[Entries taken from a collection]
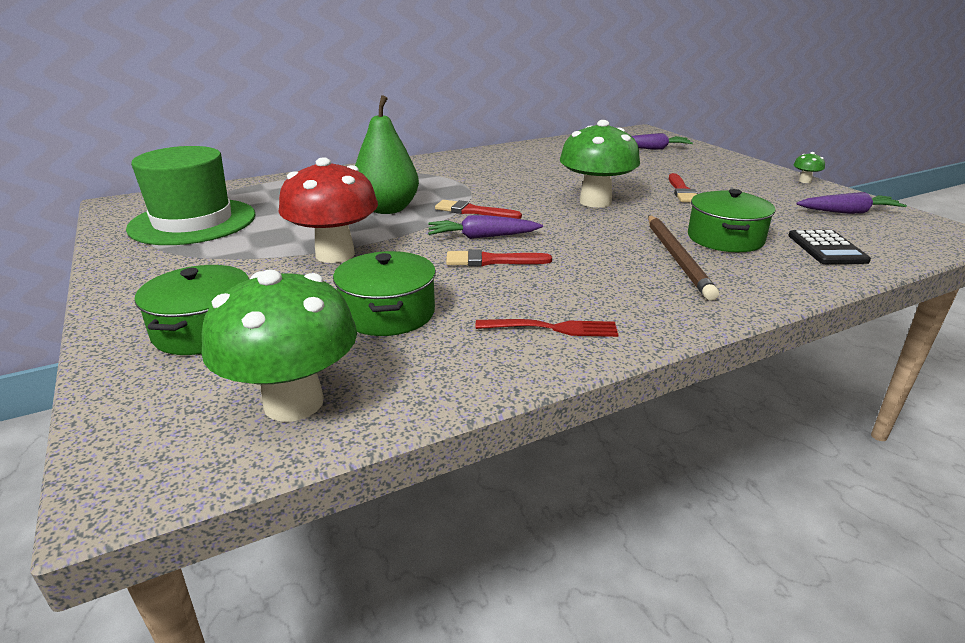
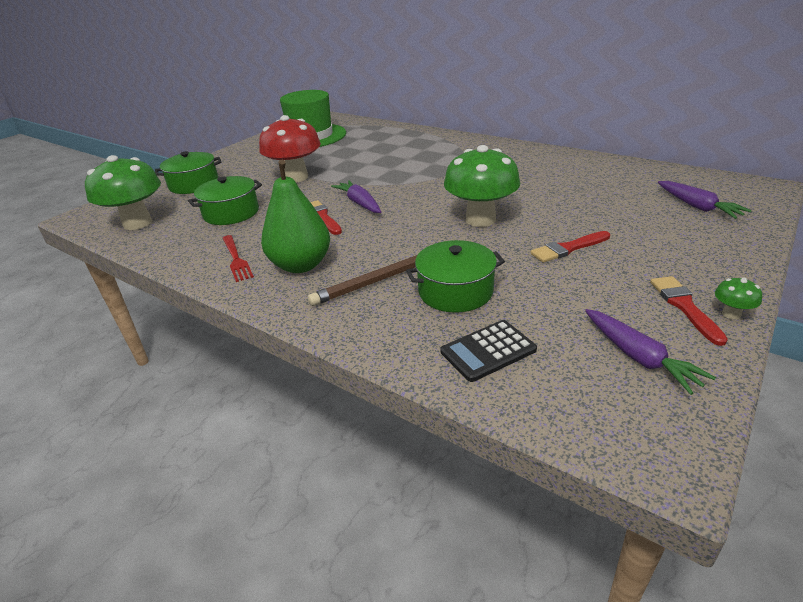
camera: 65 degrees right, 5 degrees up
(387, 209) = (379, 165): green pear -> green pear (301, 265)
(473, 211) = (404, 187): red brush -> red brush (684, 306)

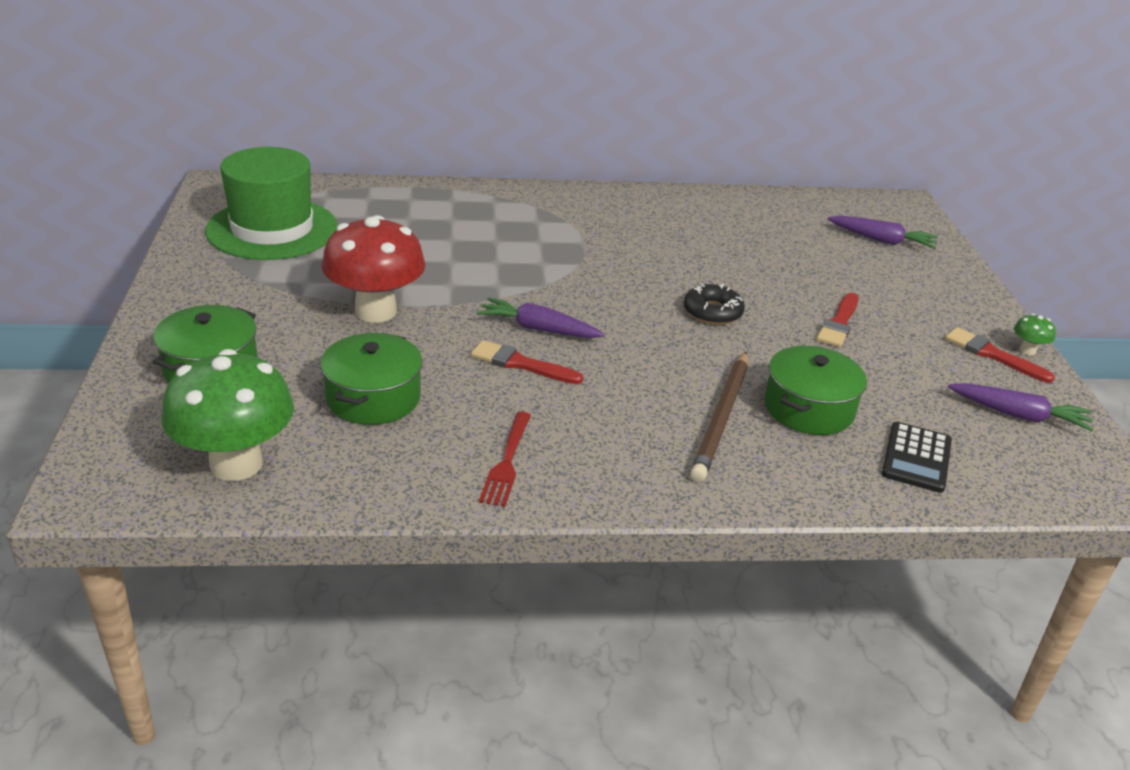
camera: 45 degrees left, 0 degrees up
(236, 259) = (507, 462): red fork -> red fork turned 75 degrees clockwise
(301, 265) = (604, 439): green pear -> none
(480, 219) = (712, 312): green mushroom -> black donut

- [Task objective]:
Show each line of the records above containing "green".

- [Exercise output]:
(387, 209) = (379, 165): green pear -> green pear (301, 265)
(301, 265) = (604, 439): green pear -> none
(480, 219) = (712, 312): green mushroom -> black donut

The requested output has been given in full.